Before-and-after change records:
━━━━━━━━━━━━━━━━

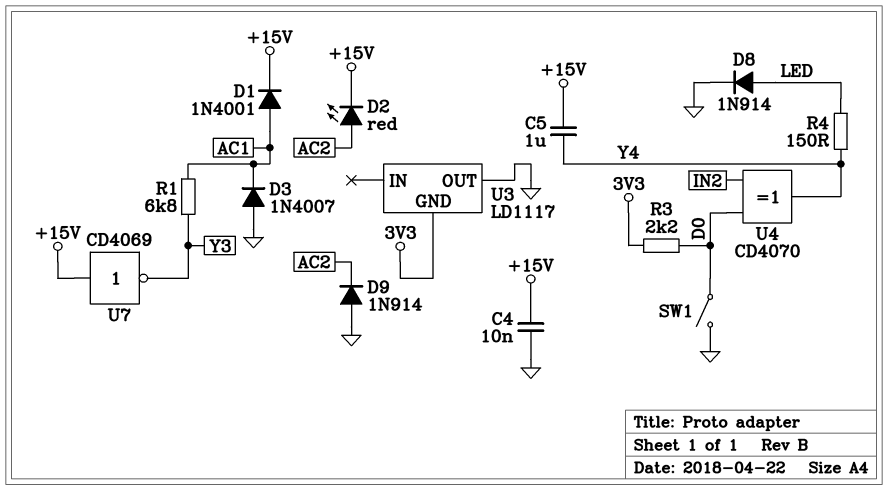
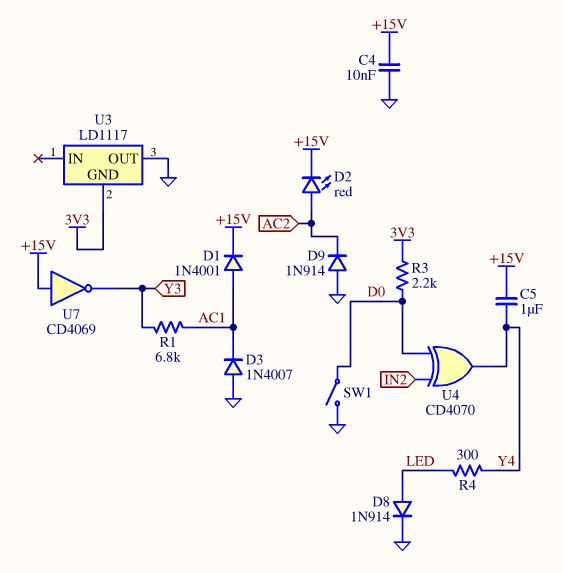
R4: 150 (LED, Y4) -> 300 (LED, Y4)

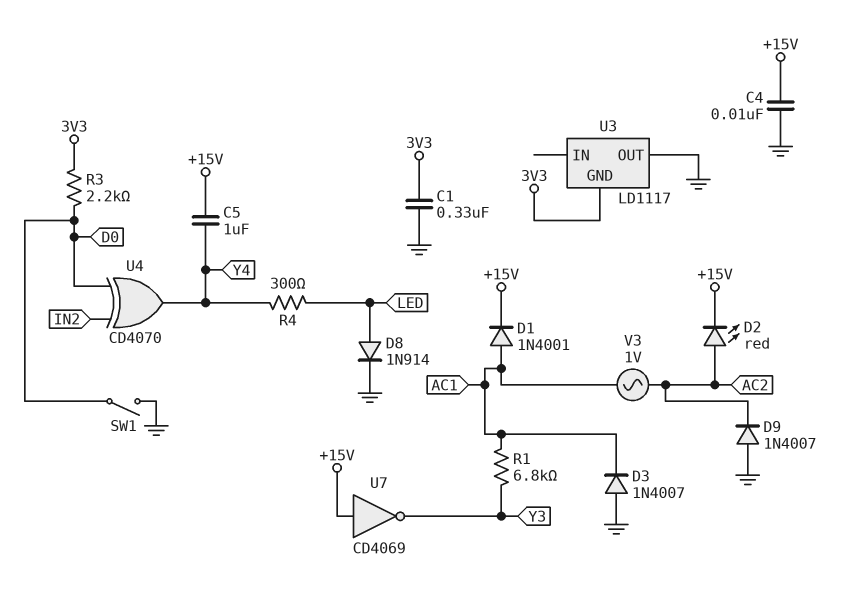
C1: none -> 330nF (3V3, GND)
D9: diode 1N914 (A GND, K AC2) -> diode 1N4007 (A GND, K AC2)
V3: none -> AC 1V (AC1, AC2)

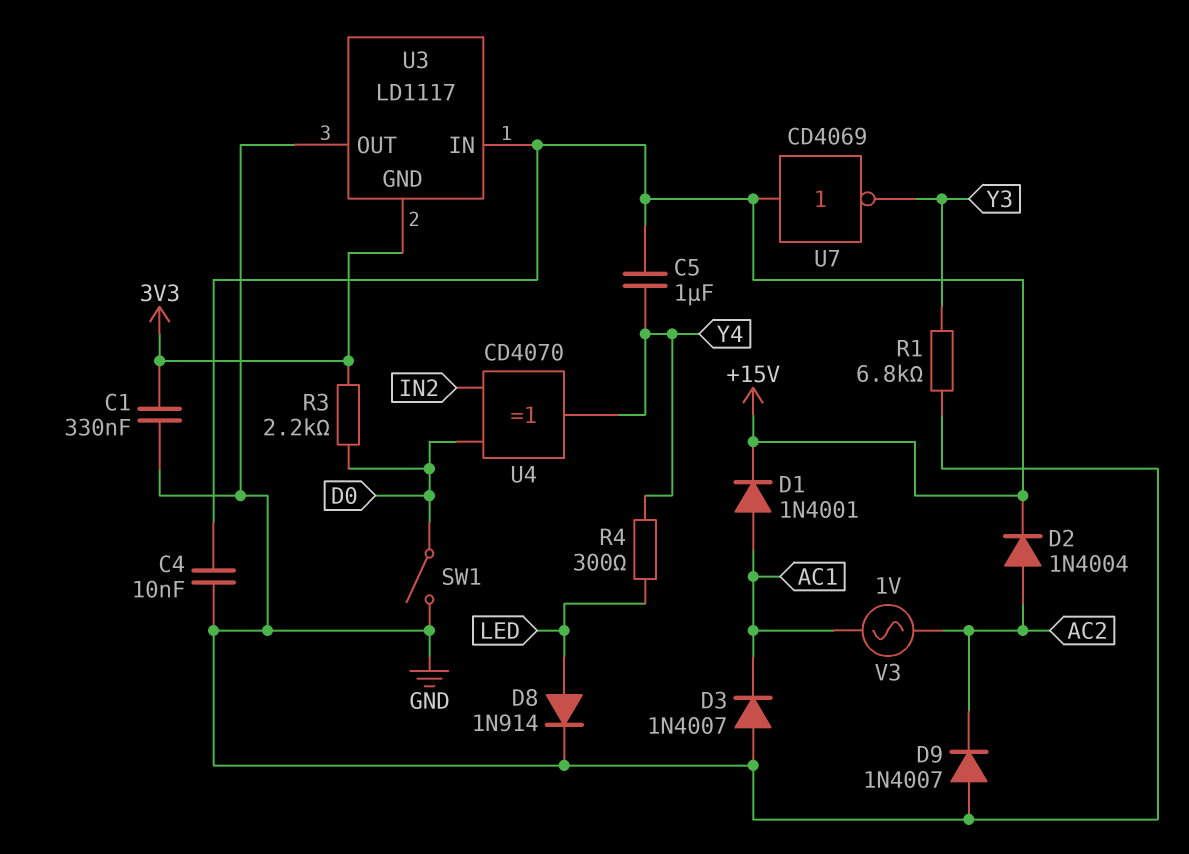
D2: LED red (A AC2, K +15V) -> diode 1N4004 (A AC2, K +15V)
R1: 6.8k (AC1, Y3) -> 6.8k (GND, Y3)
U3 pin IN: none -> +15V

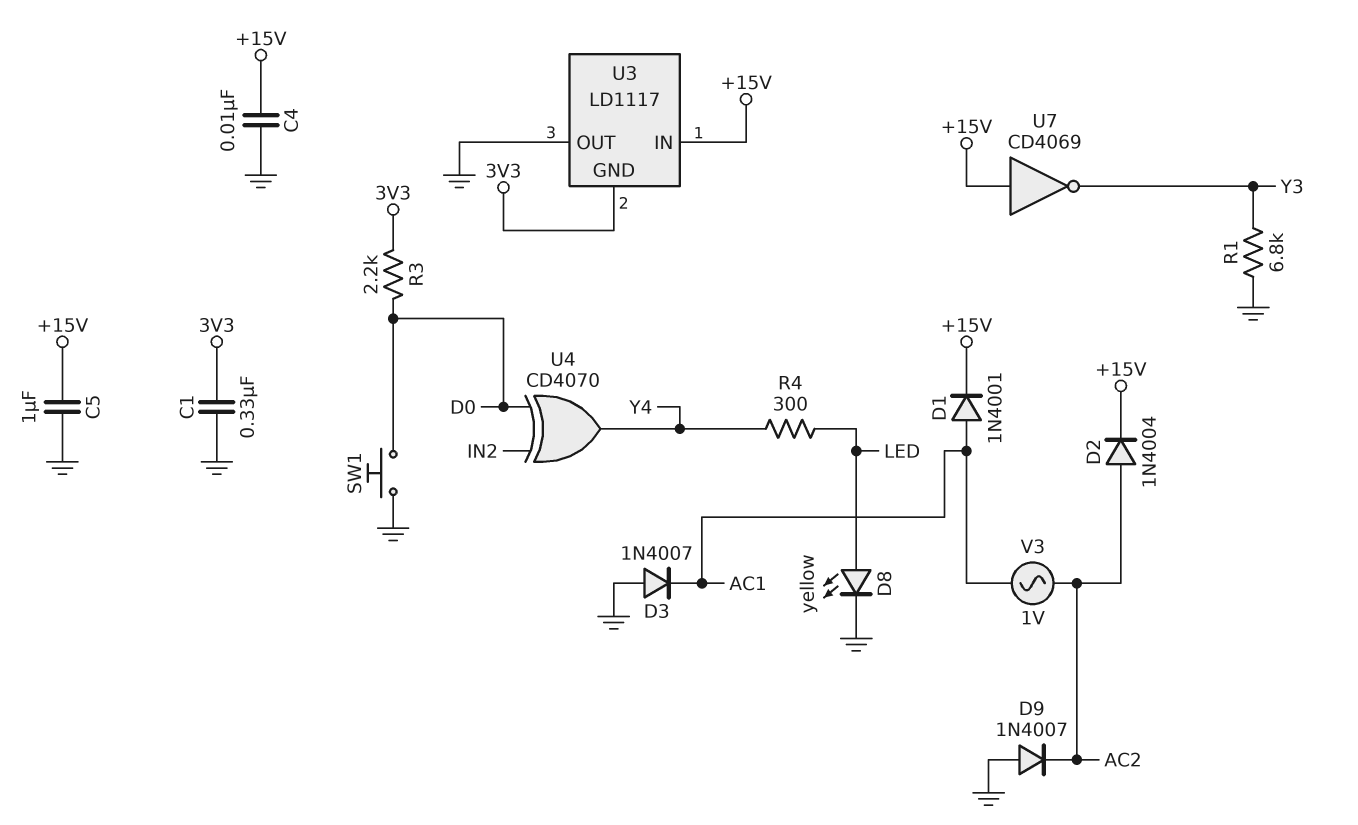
C5: 1uF (+15V, Y4) -> 1uF (+15V, GND)
D8: diode 1N914 (A LED, K GND) -> LED yellow (A LED, K GND)
SW1: switch (D0, GND) -> button (D0, GND)

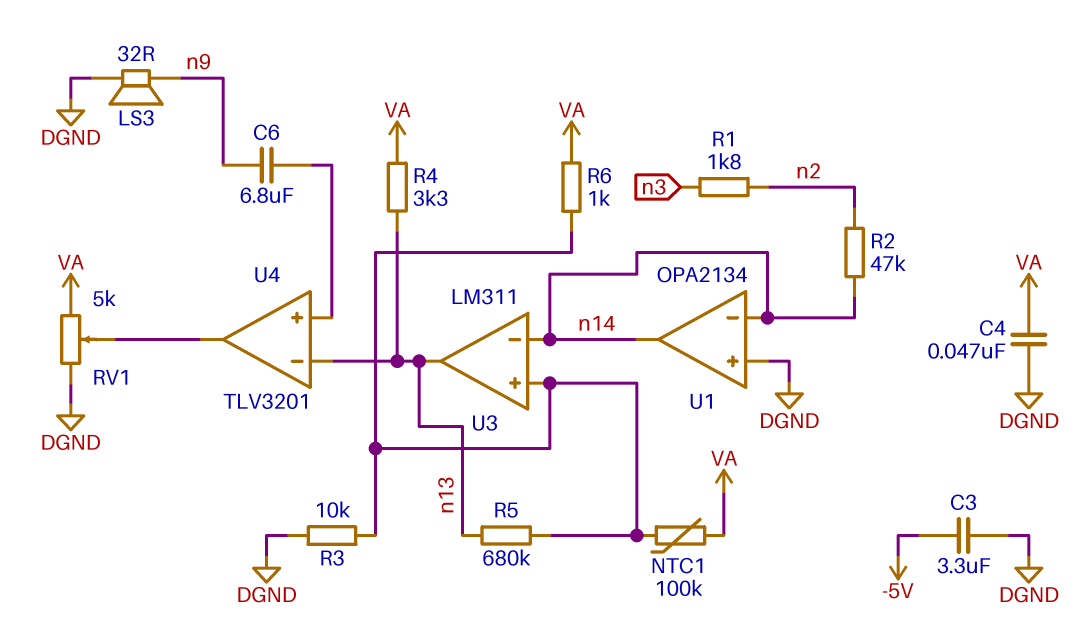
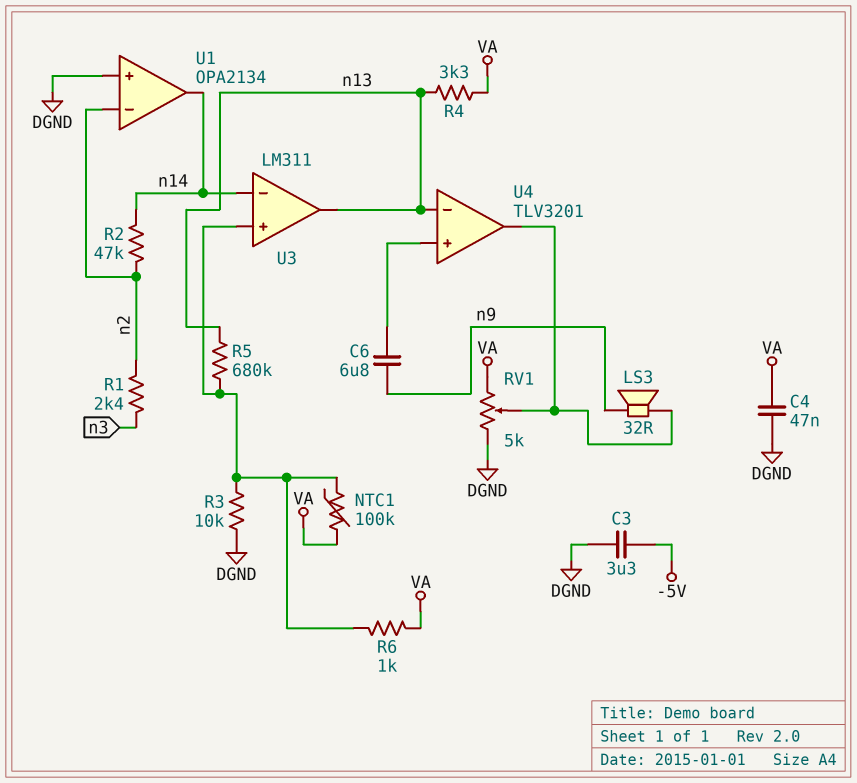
LS3: speaker 32R (DGND, n9) -> speaker 32R (U4/out, n9)
R1: 1.8k (n2, n3) -> 2.4k (n2, n3)
U1 pin in-: n14 -> n2

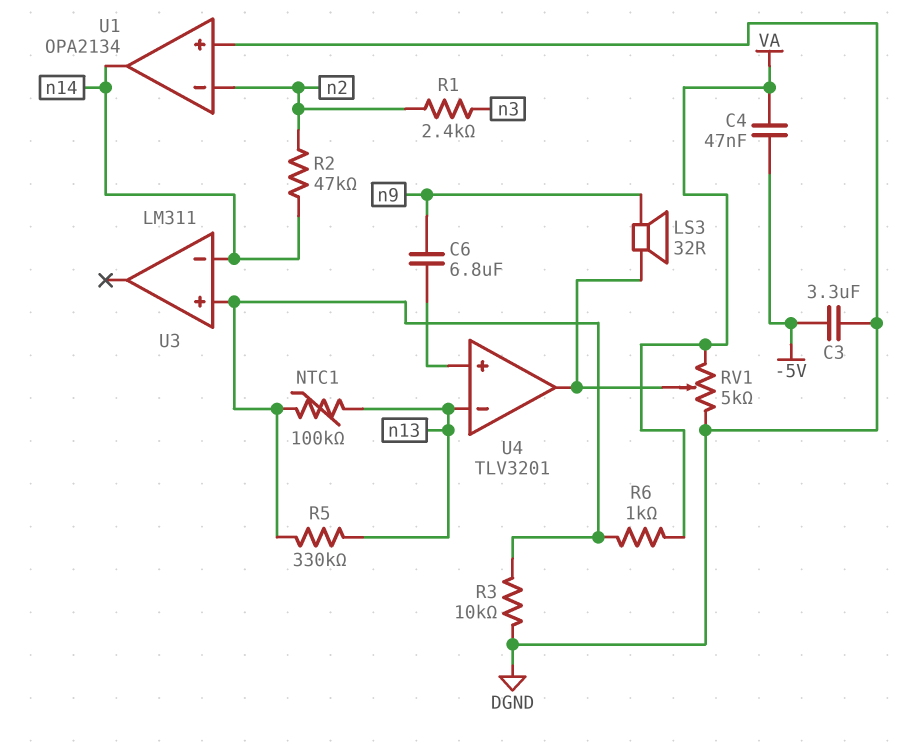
C4: 47nF (DGND, VA) -> 47nF (-5V, VA)
NTC1: 100k (U3/in+, VA) -> 100k (U3/in+, n13)
R4: 3.3k (VA, n13) -> none
R5: 680k (U3/in+, n13) -> 330k (U3/in+, n13)
U3 pin out: n13 -> none

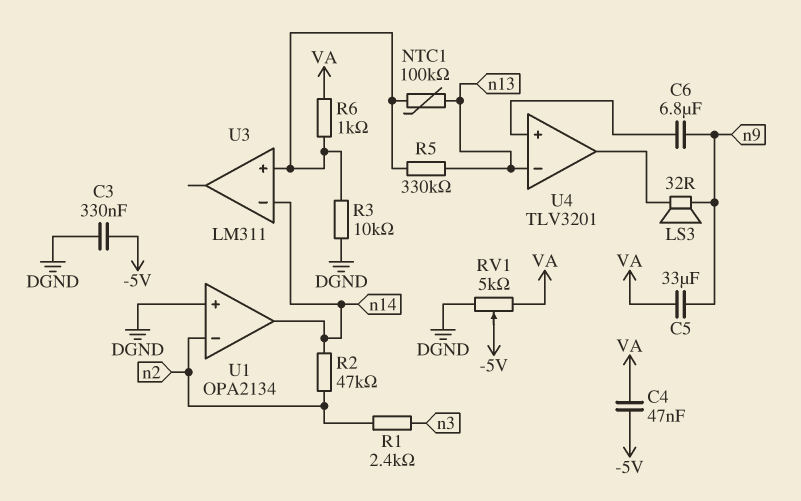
C3: 3.3uF (-5V, DGND) -> 330nF (-5V, DGND)
C5: none -> 33uF (VA, n9)
RV1: 5k (DGND, VA, wiper U4/out) -> 5k (DGND, VA, wiper -5V)

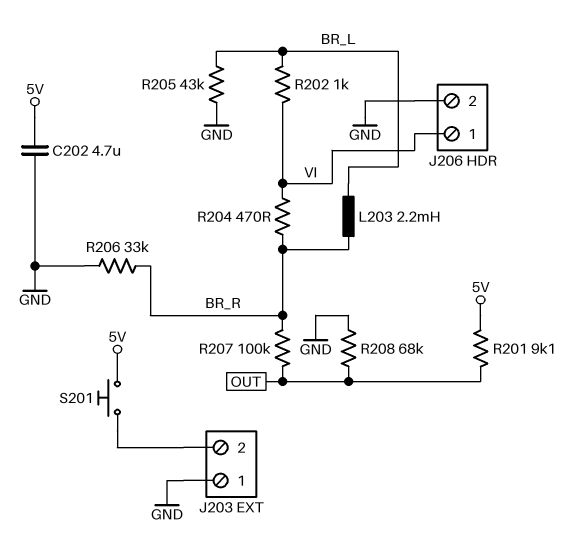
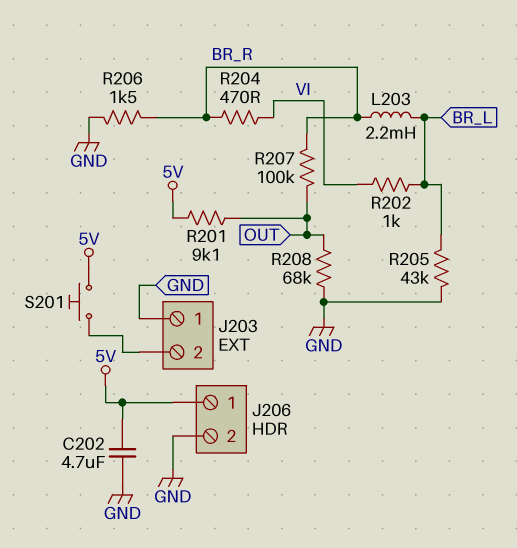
J206 pin 1: VI -> 5V
R206: 33k (BR_R, GND) -> 1.5k (BR_R, GND)

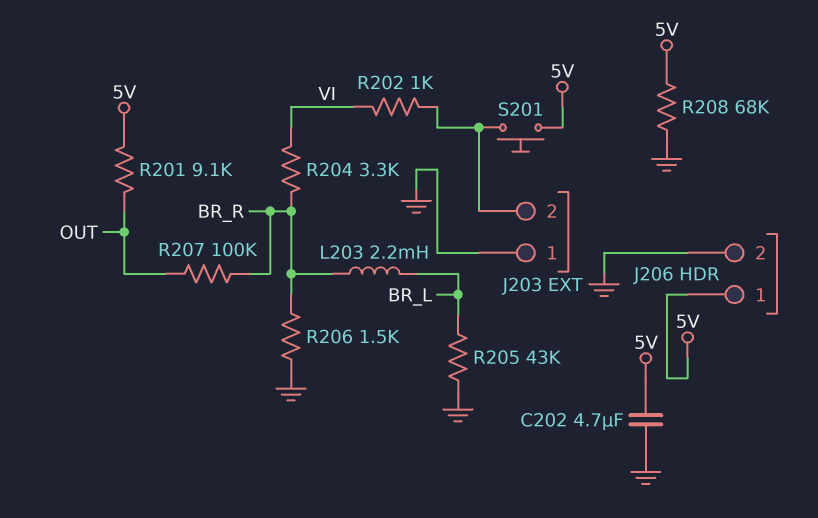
R202: 1k (BR_L, VI) -> 1k (J203/2, VI)
R204: 470 (BR_R, VI) -> 3.3k (BR_R, VI)
R208: 68k (GND, OUT) -> 68k (5V, GND)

━━━━━━━━━━━━━━━━

What is expected
In the records above, find the line with "C4: 47nF (DGND, VA) -> 47nF (-5V, VA)" and the line with "J206 pin 1: VI -> 5V". Write out exactly those lines and every one between, with no pictures and no other lines.

Exercise answer
C4: 47nF (DGND, VA) -> 47nF (-5V, VA)
NTC1: 100k (U3/in+, VA) -> 100k (U3/in+, n13)
R4: 3.3k (VA, n13) -> none
R5: 680k (U3/in+, n13) -> 330k (U3/in+, n13)
U3 pin out: n13 -> none

C3: 3.3uF (-5V, DGND) -> 330nF (-5V, DGND)
C5: none -> 33uF (VA, n9)
RV1: 5k (DGND, VA, wiper U4/out) -> 5k (DGND, VA, wiper -5V)

J206 pin 1: VI -> 5V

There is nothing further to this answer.